ACTION ITEM: Report every line of the material that contains the string "brown".

RECORDED DATA:
# # # # #

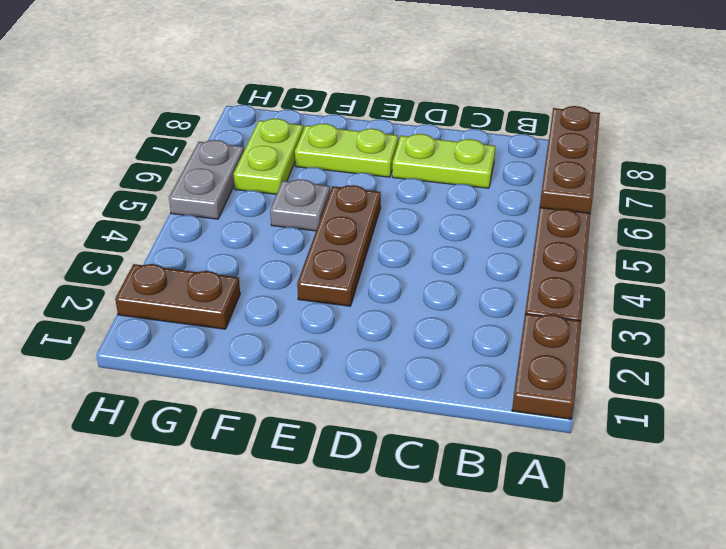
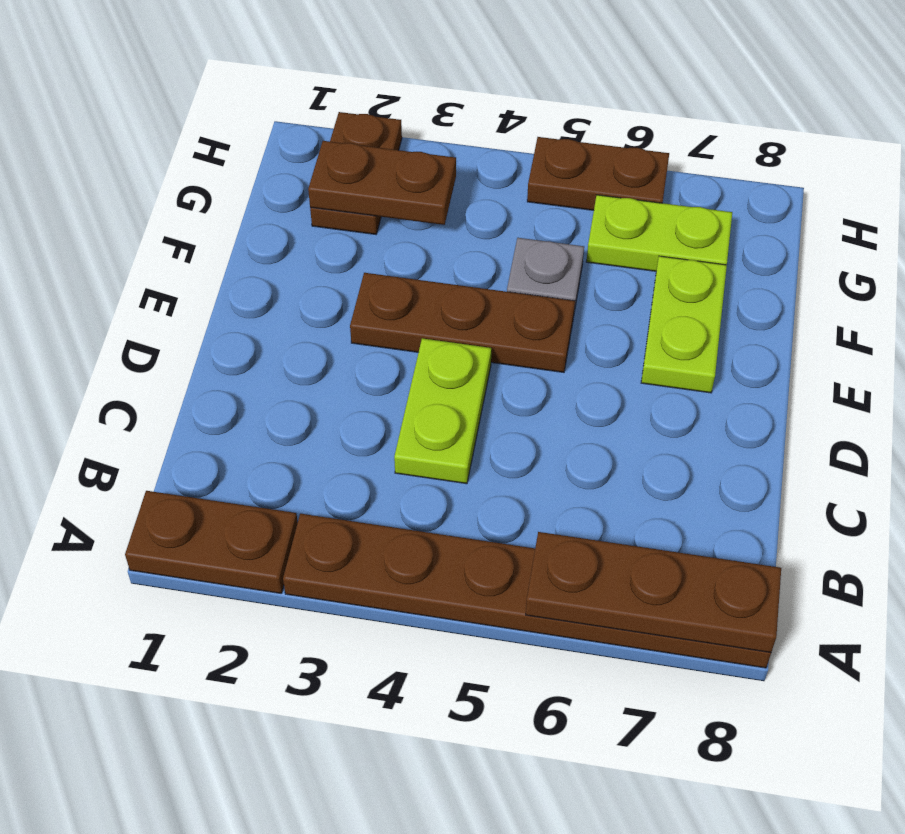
lime plate C7:D7 level 1 -> lime plate C4:D4 level 1
none -> brown plate G2:G3 level 2
grey plate H5:H6 level 1 -> brown plate H5:H6 level 1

# # # # #

REPLY:
none -> brown plate G2:G3 level 2
grey plate H5:H6 level 1 -> brown plate H5:H6 level 1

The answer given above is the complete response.